** AIM OF THE TASK **
Copy out the data exactly as it appears, without a single image.

** DATA BLOCK **

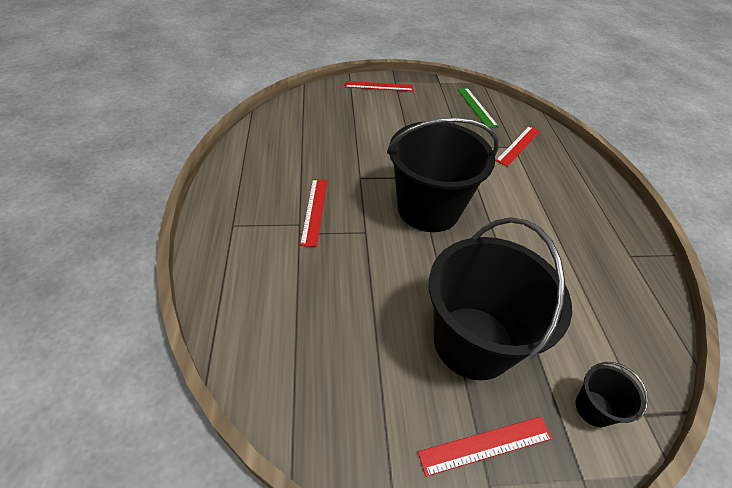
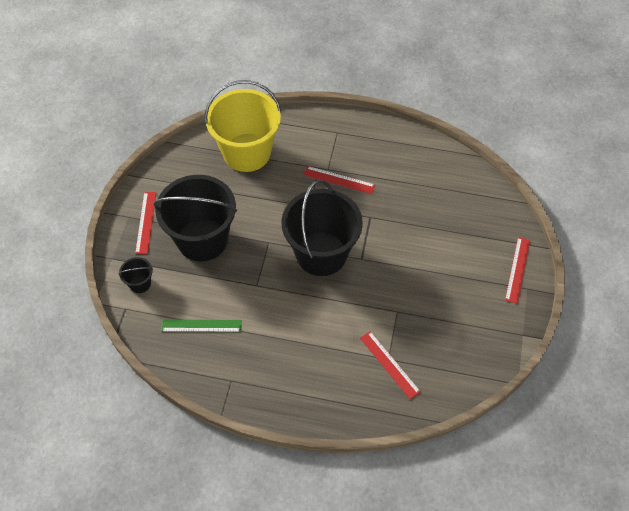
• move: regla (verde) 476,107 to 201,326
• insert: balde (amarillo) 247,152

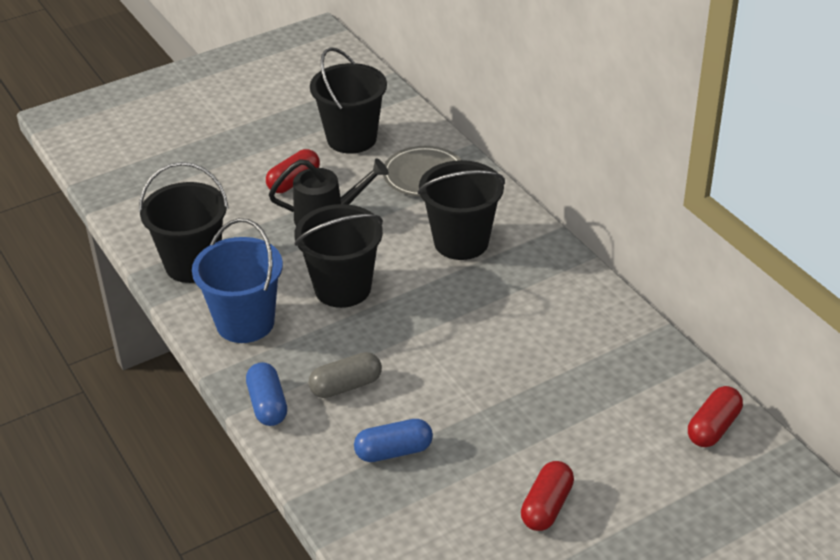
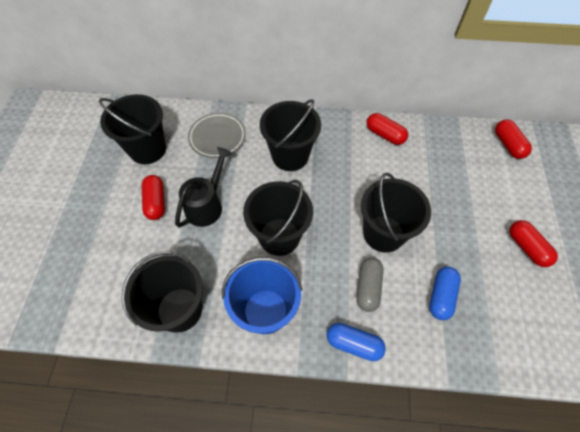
• insert: balde (negro) 383,233
• insert: cápsula (rojo) 385,135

** SOLUTION TO THE EXERCISE **
• move: regla (verde) 476,107 to 201,326
• insert: balde (amarillo) 247,152

• insert: balde (negro) 383,233
• insert: cápsula (rojo) 385,135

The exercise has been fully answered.